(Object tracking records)
-- Opening Marker --

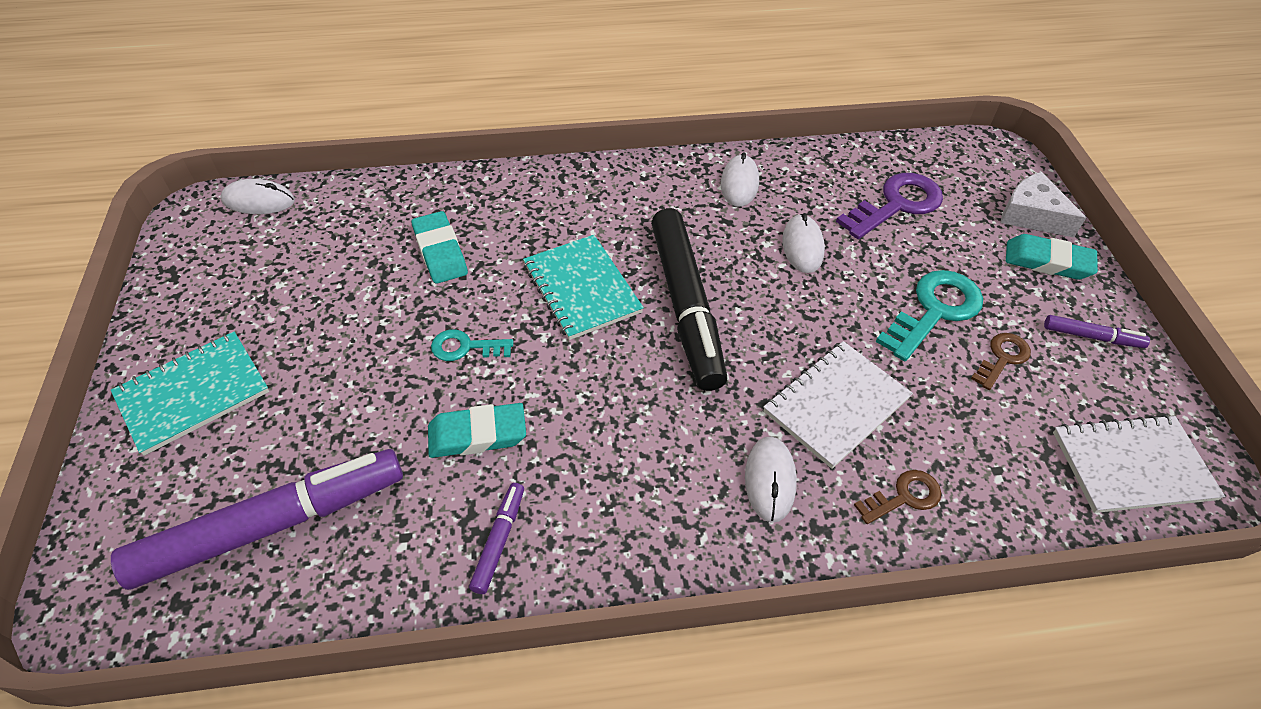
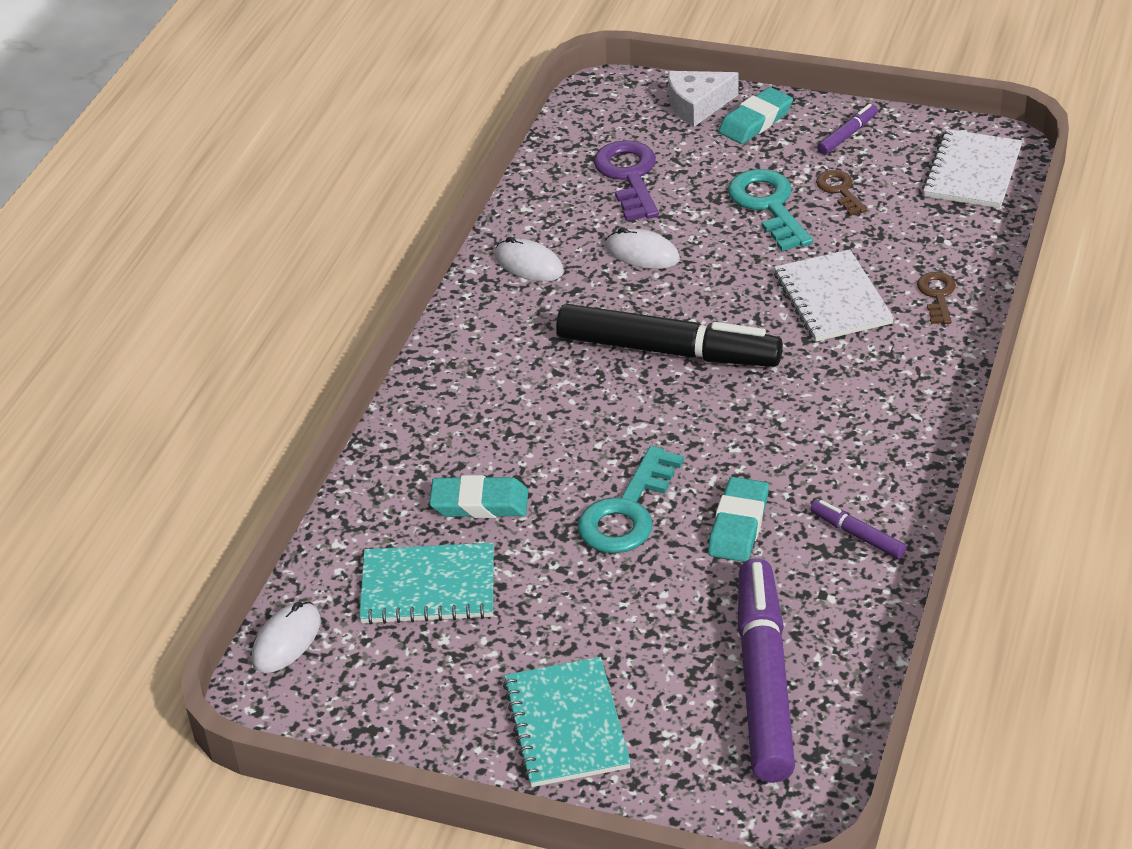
camera: 60 degrees left, 10 degrees down
turquoise key [431,329,513,361] -> turquoise key [578,446,684,553], size x1.76
turquoise notebook [523,235,644,340] -> turquoise notebook moved to [359,543,494,624]
white mouse [745,436,797,523] -> none

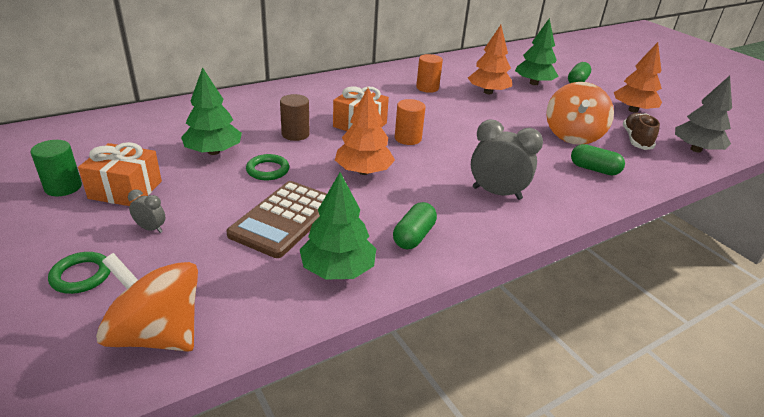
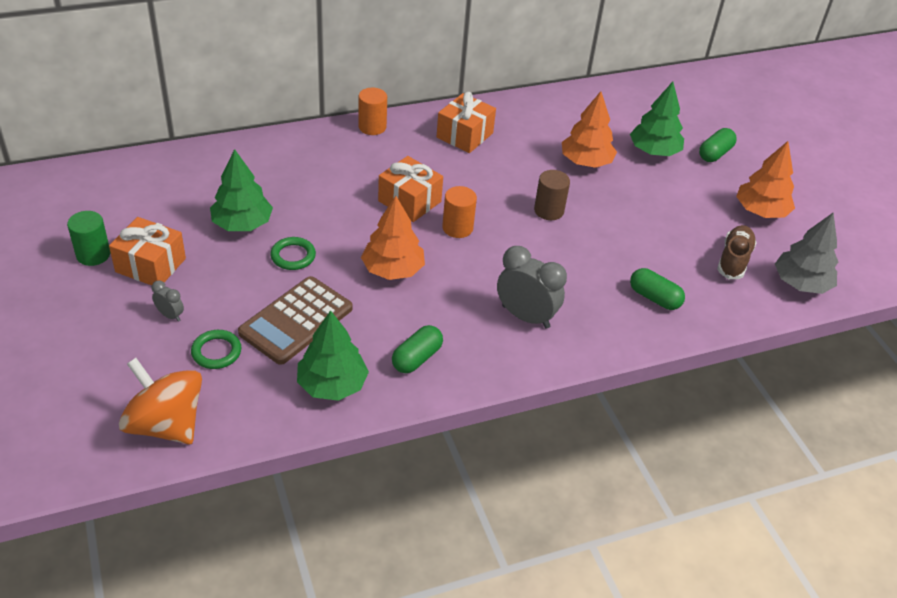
camera: 10 degrees right, 10 degrees up
green ring [48,252,111,294] -> green ring moved to [191,330,241,369]
brown cylinder [280,94,310,141] -> brown cylinder moved to [534,170,570,220]
orange cylinder [416,54,443,93] -> orange cylinder moved to [358,88,387,135]
orange spinning top [546,82,614,145] -> none
none -> orange gift [437,92,496,153]

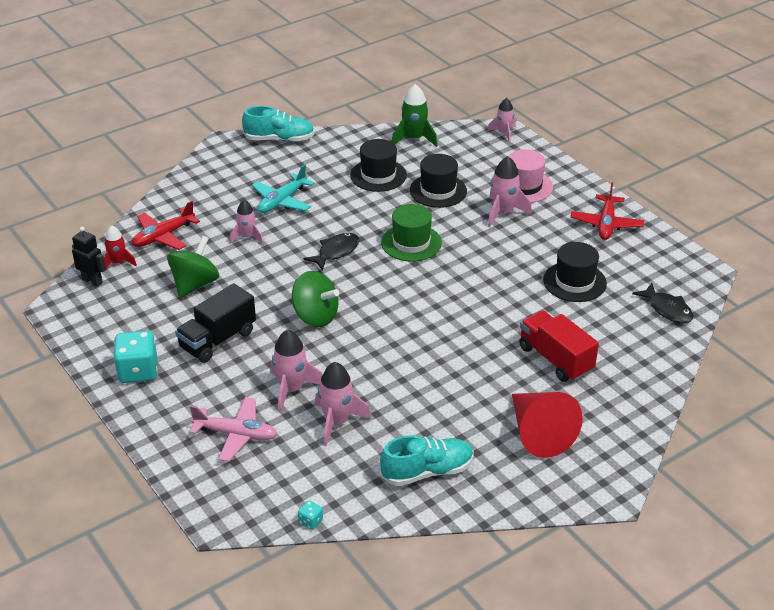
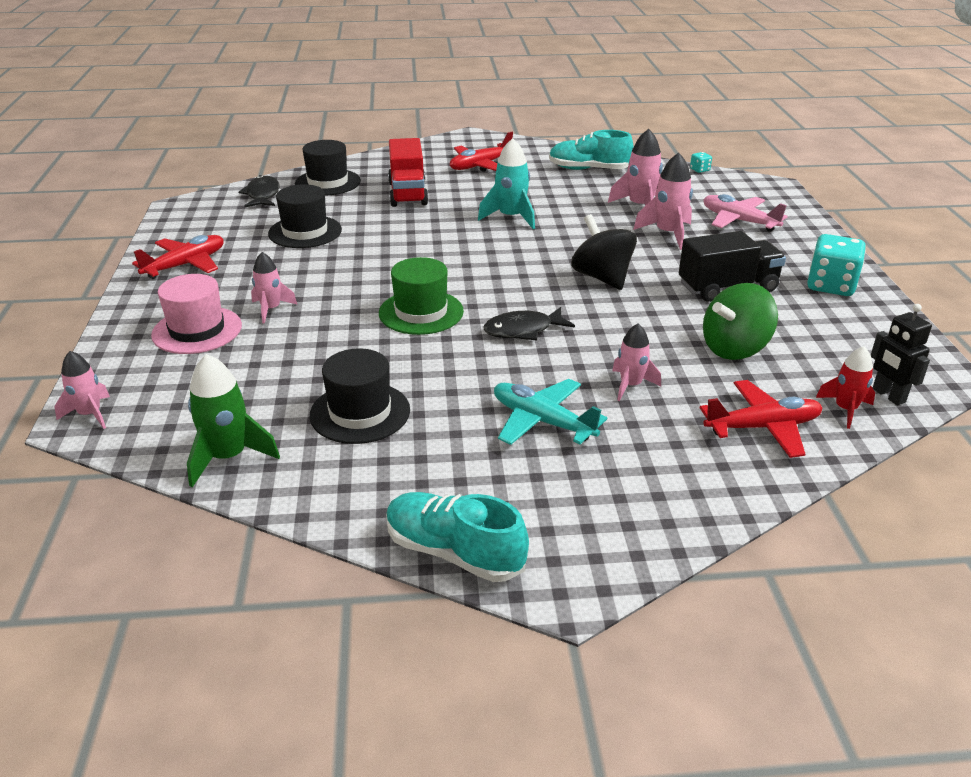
camera: 150 degrees left, 5 degrees down
turquoise plane [252,164,315,213] -> turquoise plane turned 120 degrees counterclockwise [494,379,607,445]
green spinning top [292,271,339,327] -> black spinning top [571,214,637,290]
black hat [410,154,467,208] -> black hat moved to [295,140,361,196]
pink rocket [488,156,532,227] -> pink rocket [251,252,298,323], size x0.66
red cone [512,392,583,458] -> red plane [450,132,513,172]
none -> turquoise rocket [478,138,535,229]

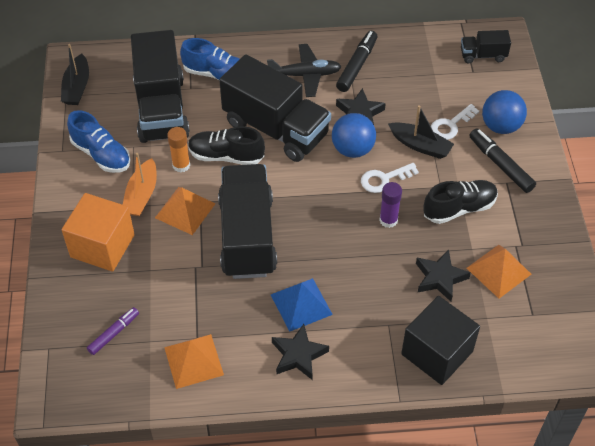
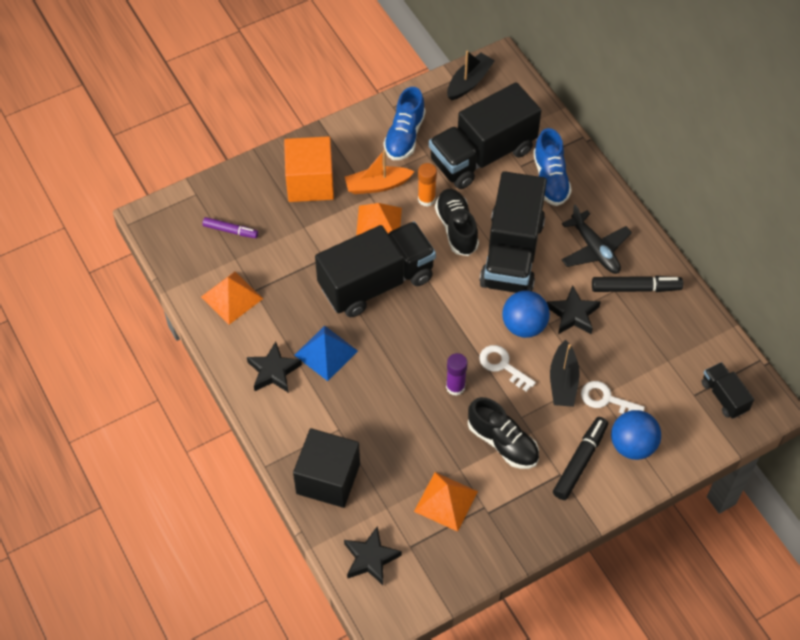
camera: 65 degrees right, 5 degrees up
black boat [61,44,89,105] -> black boat turned 150 degrees clockwise [447,51,495,101]
black star [416,249,471,302] -> black star moved to [344,526,402,585]

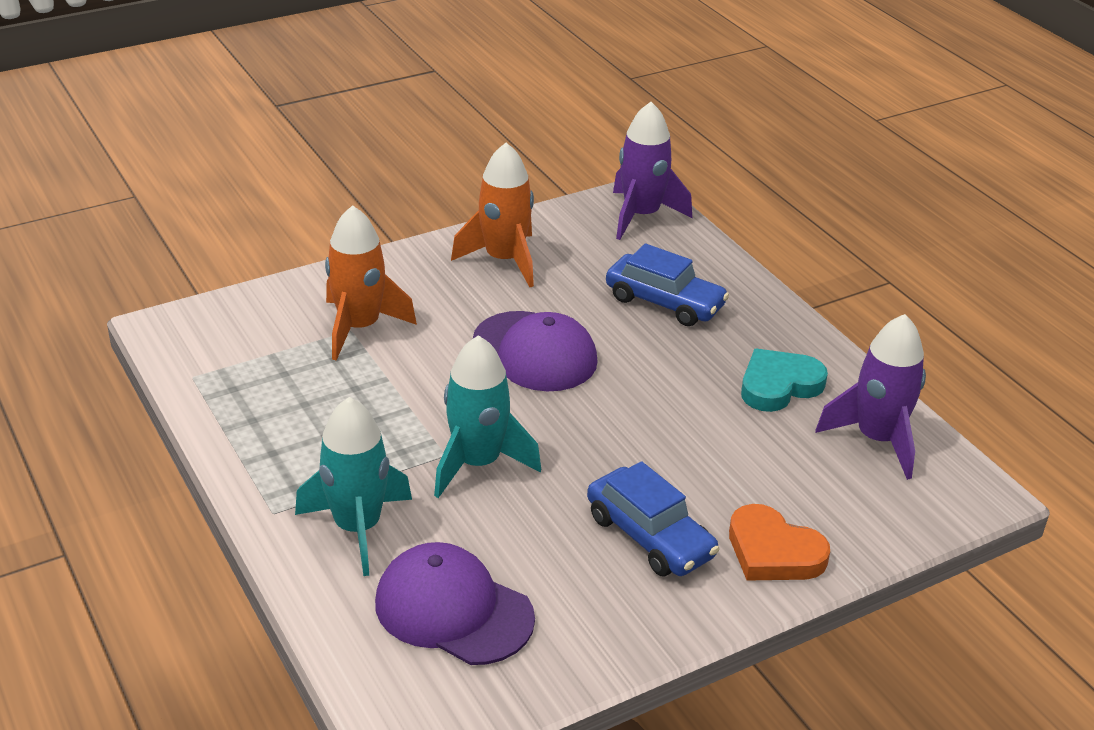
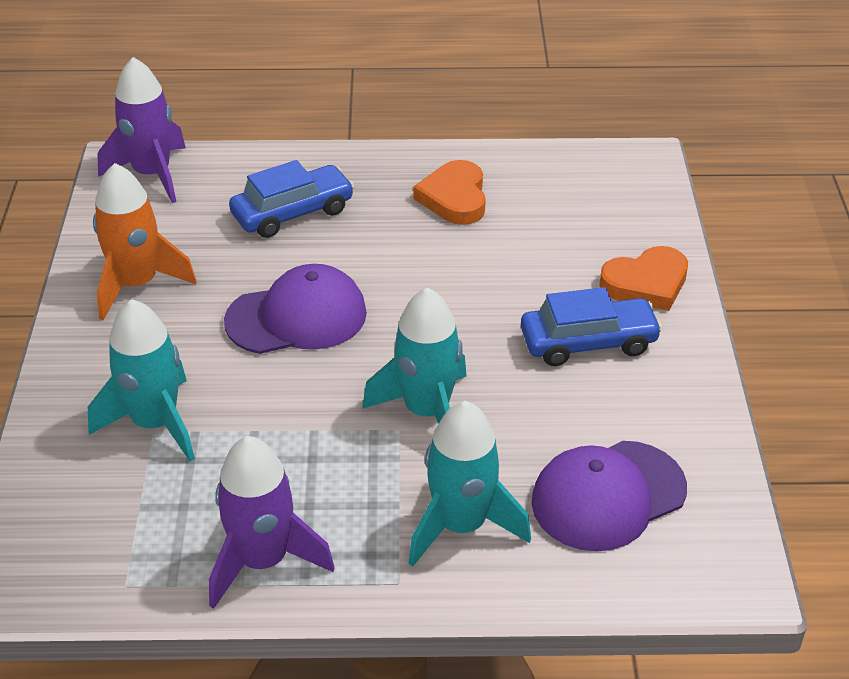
camera: 60 degrees left, 5 degrees up
orange rocket [325,205,417,361] -> turquoise rocket [88,299,195,462]
turquoise heart [741,349,828,412] -> orange heart [413,160,486,225]
purple rocket [815,314,926,480] -> purple rocket moved to [209,436,335,609]

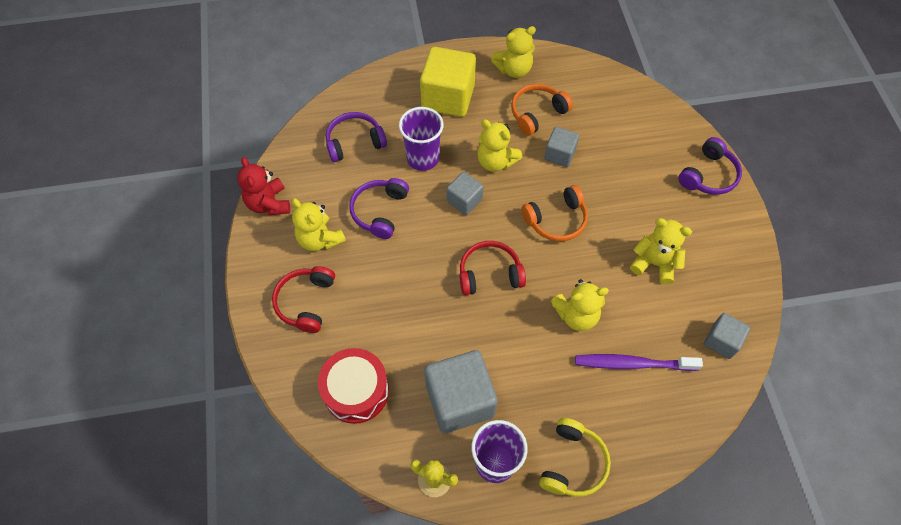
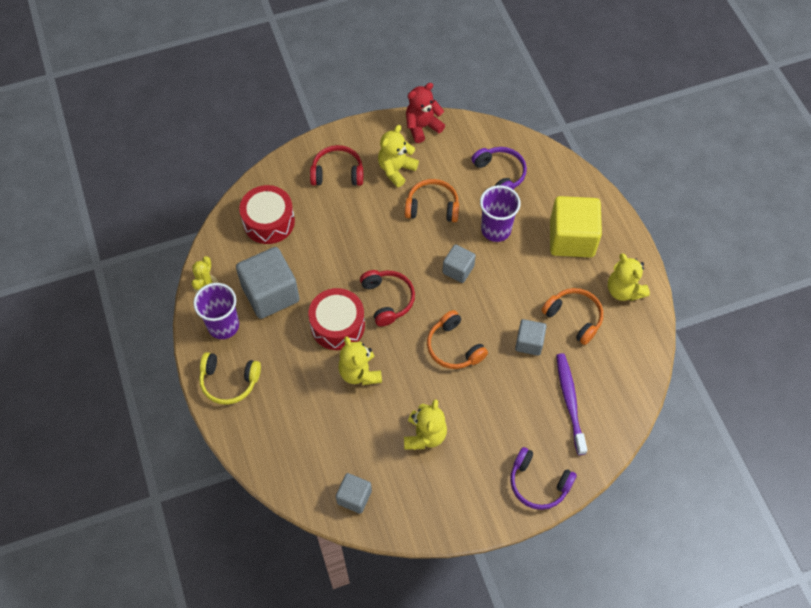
camera: 80 degrees right, 0 degrees up
purple headphones [349,178,409,239] -> orange headphones [405,179,459,222]
yellow teddy bear [477,119,522,172] -> none
purple toothbrush [575,354,703,371] -> purple toothbrush moved to [556,353,587,455]
none -> red drum [308,288,365,350]

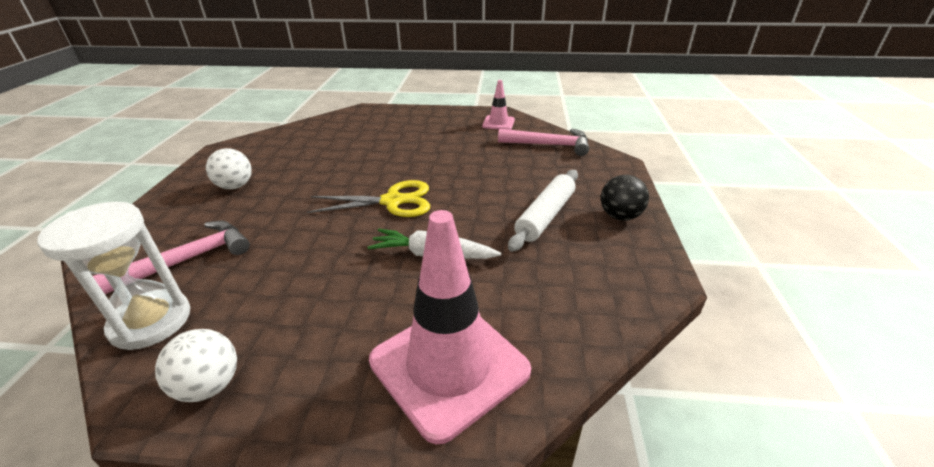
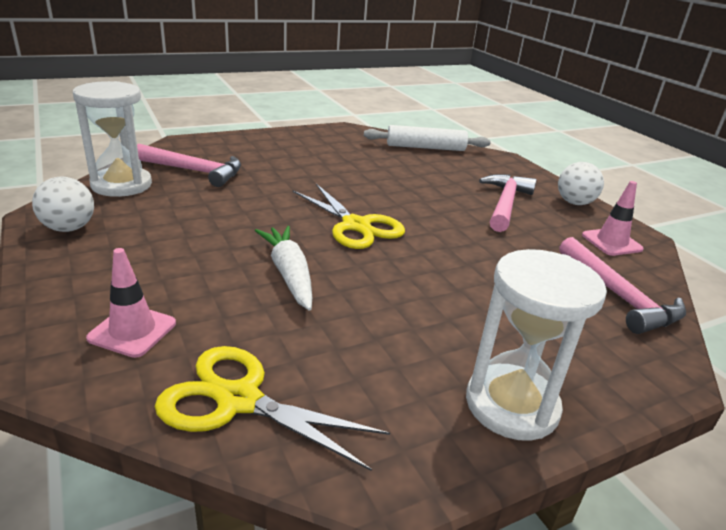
camera: 55 degrees right, 5 degrees down
white ball [206,148,252,189] -> white ball moved to [558,162,604,205]
pink traffic cone [369,210,531,444] -> pink traffic cone [86,248,176,358], size x0.49
white rolling pin [508,170,578,252] -> white rolling pin moved to [364,125,491,151]
black ball [601,175,649,221] -> white hourglass [466,249,607,441]
none -> yellow scissors [155,346,390,471]
none -> pink hammer [479,174,537,232]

-- Closing Marker --

Although the records hold pictures, the copy must not; give again exactly the lines from the one with "green ring [48,252,111,294]" through the one with "camera: 150 degrees left, 5 degrees down".

green ring [48,252,111,294] -> green ring moved to [191,330,241,369]
brown cylinder [280,94,310,141] -> brown cylinder moved to [534,170,570,220]
orange cylinder [416,54,443,93] -> orange cylinder moved to [358,88,387,135]
orange spinning top [546,82,614,145] -> none
none -> orange gift [437,92,496,153]

camera: 150 degrees left, 5 degrees down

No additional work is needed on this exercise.